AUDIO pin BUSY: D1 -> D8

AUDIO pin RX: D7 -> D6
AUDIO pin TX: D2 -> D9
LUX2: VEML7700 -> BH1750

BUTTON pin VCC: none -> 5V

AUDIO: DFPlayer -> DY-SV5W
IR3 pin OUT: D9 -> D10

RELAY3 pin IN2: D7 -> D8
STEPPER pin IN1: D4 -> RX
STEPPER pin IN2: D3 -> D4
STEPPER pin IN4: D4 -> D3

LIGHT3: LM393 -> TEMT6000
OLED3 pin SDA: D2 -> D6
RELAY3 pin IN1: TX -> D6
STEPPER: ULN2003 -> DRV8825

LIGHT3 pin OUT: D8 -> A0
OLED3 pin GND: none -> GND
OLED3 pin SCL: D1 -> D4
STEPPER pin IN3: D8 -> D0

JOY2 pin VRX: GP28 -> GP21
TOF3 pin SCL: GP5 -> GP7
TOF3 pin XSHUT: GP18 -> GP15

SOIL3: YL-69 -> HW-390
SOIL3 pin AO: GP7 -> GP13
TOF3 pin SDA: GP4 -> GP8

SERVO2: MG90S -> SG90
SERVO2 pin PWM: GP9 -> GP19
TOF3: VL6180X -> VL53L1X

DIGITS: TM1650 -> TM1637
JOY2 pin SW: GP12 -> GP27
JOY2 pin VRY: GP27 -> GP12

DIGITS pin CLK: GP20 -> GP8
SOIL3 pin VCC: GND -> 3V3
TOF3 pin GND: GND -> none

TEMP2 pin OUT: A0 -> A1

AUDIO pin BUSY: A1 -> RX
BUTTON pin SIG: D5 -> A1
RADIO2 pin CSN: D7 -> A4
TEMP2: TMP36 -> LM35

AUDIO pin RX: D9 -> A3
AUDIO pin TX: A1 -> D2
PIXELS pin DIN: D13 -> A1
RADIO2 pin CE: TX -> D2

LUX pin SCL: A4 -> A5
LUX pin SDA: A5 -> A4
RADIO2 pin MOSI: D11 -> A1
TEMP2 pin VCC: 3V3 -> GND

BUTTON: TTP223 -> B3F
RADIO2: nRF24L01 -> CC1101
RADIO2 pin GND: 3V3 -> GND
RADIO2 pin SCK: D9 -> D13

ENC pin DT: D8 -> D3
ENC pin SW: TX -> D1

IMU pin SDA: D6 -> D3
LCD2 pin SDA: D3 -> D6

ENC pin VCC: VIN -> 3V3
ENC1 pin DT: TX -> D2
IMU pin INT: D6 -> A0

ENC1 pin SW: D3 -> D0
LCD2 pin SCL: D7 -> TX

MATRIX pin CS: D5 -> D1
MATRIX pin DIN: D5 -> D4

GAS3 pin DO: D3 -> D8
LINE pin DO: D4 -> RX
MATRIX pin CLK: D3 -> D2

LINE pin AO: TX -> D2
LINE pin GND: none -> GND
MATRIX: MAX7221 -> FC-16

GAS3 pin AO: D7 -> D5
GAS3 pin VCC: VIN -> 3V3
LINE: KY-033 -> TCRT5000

= PROBLEM DETAILS =
Transcribe every record above so that nothing differs from the original.

= ANSWER BOX =
AUDIO pin BUSY: D1 -> D8

AUDIO pin RX: D7 -> D6
AUDIO pin TX: D2 -> D9
LUX2: VEML7700 -> BH1750

BUTTON pin VCC: none -> 5V

AUDIO: DFPlayer -> DY-SV5W
IR3 pin OUT: D9 -> D10

RELAY3 pin IN2: D7 -> D8
STEPPER pin IN1: D4 -> RX
STEPPER pin IN2: D3 -> D4
STEPPER pin IN4: D4 -> D3

LIGHT3: LM393 -> TEMT6000
OLED3 pin SDA: D2 -> D6
RELAY3 pin IN1: TX -> D6
STEPPER: ULN2003 -> DRV8825

LIGHT3 pin OUT: D8 -> A0
OLED3 pin GND: none -> GND
OLED3 pin SCL: D1 -> D4
STEPPER pin IN3: D8 -> D0

JOY2 pin VRX: GP28 -> GP21
TOF3 pin SCL: GP5 -> GP7
TOF3 pin XSHUT: GP18 -> GP15

SOIL3: YL-69 -> HW-390
SOIL3 pin AO: GP7 -> GP13
TOF3 pin SDA: GP4 -> GP8

SERVO2: MG90S -> SG90
SERVO2 pin PWM: GP9 -> GP19
TOF3: VL6180X -> VL53L1X

DIGITS: TM1650 -> TM1637
JOY2 pin SW: GP12 -> GP27
JOY2 pin VRY: GP27 -> GP12

DIGITS pin CLK: GP20 -> GP8
SOIL3 pin VCC: GND -> 3V3
TOF3 pin GND: GND -> none

TEMP2 pin OUT: A0 -> A1

AUDIO pin BUSY: A1 -> RX
BUTTON pin SIG: D5 -> A1
RADIO2 pin CSN: D7 -> A4
TEMP2: TMP36 -> LM35

AUDIO pin RX: D9 -> A3
AUDIO pin TX: A1 -> D2
PIXELS pin DIN: D13 -> A1
RADIO2 pin CE: TX -> D2

LUX pin SCL: A4 -> A5
LUX pin SDA: A5 -> A4
RADIO2 pin MOSI: D11 -> A1
TEMP2 pin VCC: 3V3 -> GND

BUTTON: TTP223 -> B3F
RADIO2: nRF24L01 -> CC1101
RADIO2 pin GND: 3V3 -> GND
RADIO2 pin SCK: D9 -> D13

ENC pin DT: D8 -> D3
ENC pin SW: TX -> D1

IMU pin SDA: D6 -> D3
LCD2 pin SDA: D3 -> D6

ENC pin VCC: VIN -> 3V3
ENC1 pin DT: TX -> D2
IMU pin INT: D6 -> A0

ENC1 pin SW: D3 -> D0
LCD2 pin SCL: D7 -> TX

MATRIX pin CS: D5 -> D1
MATRIX pin DIN: D5 -> D4

GAS3 pin DO: D3 -> D8
LINE pin DO: D4 -> RX
MATRIX pin CLK: D3 -> D2

LINE pin AO: TX -> D2
LINE pin GND: none -> GND
MATRIX: MAX7221 -> FC-16

GAS3 pin AO: D7 -> D5
GAS3 pin VCC: VIN -> 3V3
LINE: KY-033 -> TCRT5000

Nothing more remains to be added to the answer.